#### [Task to complete]
Everything in the records except the pictures should come back exactly as written.

Start of Block

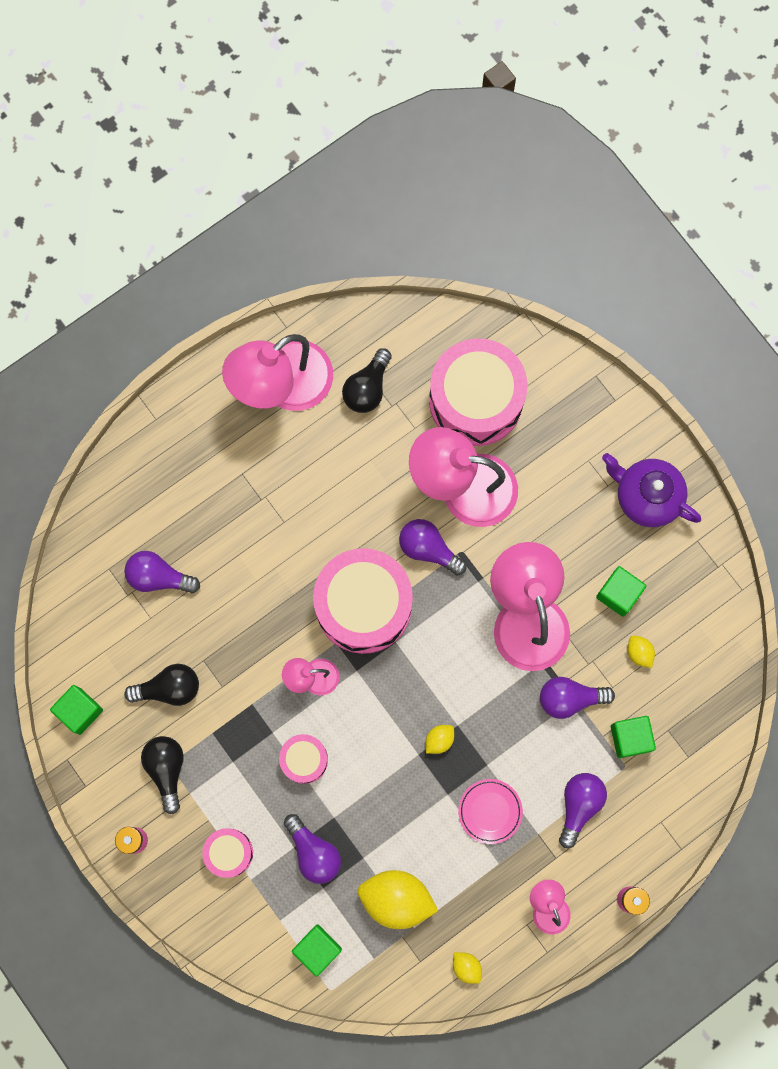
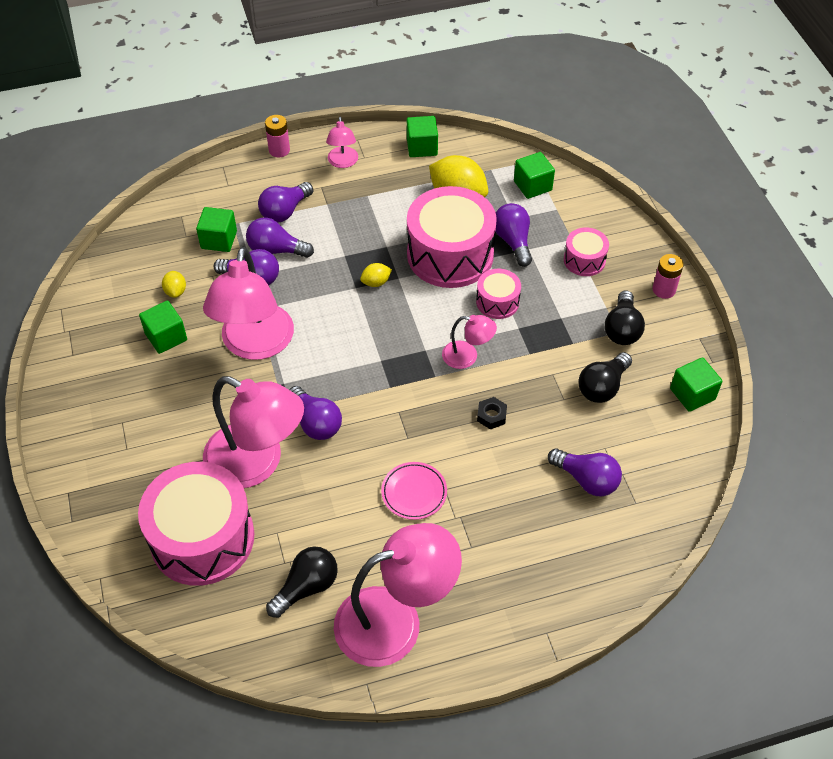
camera: 160 degrees left, 25 degrees down
black light bulb [124,664,199,706] -> black light bulb turned 60 degrees counterclockwise [579,352,632,403]
pink drum [313,548,413,654] -> pink drum moved to [407,186,497,288]
yellow lemon [453,952,482,984] -> green cube [407,116,438,157]
pink plate [458,779,523,844] -> pink plate moved to [381,462,447,520]
purple teapot [602,453,701,527] -> none
none -> purple light bulb [246,217,314,258]
none -> black nut [477,397,507,429]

End of Block

#### [Solution below]
camera: 160 degrees left, 25 degrees down
black light bulb [124,664,199,706] -> black light bulb turned 60 degrees counterclockwise [579,352,632,403]
pink drum [313,548,413,654] -> pink drum moved to [407,186,497,288]
yellow lemon [453,952,482,984] -> green cube [407,116,438,157]
pink plate [458,779,523,844] -> pink plate moved to [381,462,447,520]
purple teapot [602,453,701,527] -> none
none -> purple light bulb [246,217,314,258]
none -> black nut [477,397,507,429]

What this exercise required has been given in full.